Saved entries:
== Segment start ==

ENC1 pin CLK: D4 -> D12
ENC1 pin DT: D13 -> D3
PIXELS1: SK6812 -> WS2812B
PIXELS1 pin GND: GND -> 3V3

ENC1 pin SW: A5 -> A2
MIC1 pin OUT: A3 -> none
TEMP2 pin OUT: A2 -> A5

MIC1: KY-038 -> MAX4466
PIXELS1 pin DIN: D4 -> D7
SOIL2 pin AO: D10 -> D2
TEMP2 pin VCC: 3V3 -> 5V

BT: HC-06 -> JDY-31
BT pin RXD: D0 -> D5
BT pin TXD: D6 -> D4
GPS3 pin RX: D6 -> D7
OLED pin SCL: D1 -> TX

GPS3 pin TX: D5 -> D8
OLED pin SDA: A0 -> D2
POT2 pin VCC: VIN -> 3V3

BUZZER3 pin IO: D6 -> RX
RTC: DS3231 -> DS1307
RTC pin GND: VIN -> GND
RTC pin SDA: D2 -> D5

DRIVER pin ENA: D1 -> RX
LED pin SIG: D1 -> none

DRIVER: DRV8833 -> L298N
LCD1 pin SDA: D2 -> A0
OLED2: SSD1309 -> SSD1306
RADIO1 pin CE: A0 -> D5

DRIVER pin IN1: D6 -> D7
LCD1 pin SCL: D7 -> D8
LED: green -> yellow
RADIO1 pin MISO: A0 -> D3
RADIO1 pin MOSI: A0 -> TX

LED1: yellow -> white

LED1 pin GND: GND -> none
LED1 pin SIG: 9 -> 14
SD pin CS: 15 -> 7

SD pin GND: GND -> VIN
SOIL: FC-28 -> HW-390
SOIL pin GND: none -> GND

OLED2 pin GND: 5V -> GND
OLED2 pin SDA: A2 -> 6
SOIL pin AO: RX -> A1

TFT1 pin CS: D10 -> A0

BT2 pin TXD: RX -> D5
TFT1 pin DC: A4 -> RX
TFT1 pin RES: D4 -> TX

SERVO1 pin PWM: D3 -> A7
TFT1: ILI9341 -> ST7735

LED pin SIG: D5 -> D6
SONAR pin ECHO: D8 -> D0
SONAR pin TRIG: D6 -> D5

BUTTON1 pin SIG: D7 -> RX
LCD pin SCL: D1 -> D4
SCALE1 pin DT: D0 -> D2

== Segment end ==

WHAT NEEDS TO BE DONE
Retype, exactly as shown, the lines from the one with "TFT1 pin CS: D10 -> A0" through the end of the records.

ANSWER FOR THE TASK
TFT1 pin CS: D10 -> A0

BT2 pin TXD: RX -> D5
TFT1 pin DC: A4 -> RX
TFT1 pin RES: D4 -> TX

SERVO1 pin PWM: D3 -> A7
TFT1: ILI9341 -> ST7735

LED pin SIG: D5 -> D6
SONAR pin ECHO: D8 -> D0
SONAR pin TRIG: D6 -> D5

BUTTON1 pin SIG: D7 -> RX
LCD pin SCL: D1 -> D4
SCALE1 pin DT: D0 -> D2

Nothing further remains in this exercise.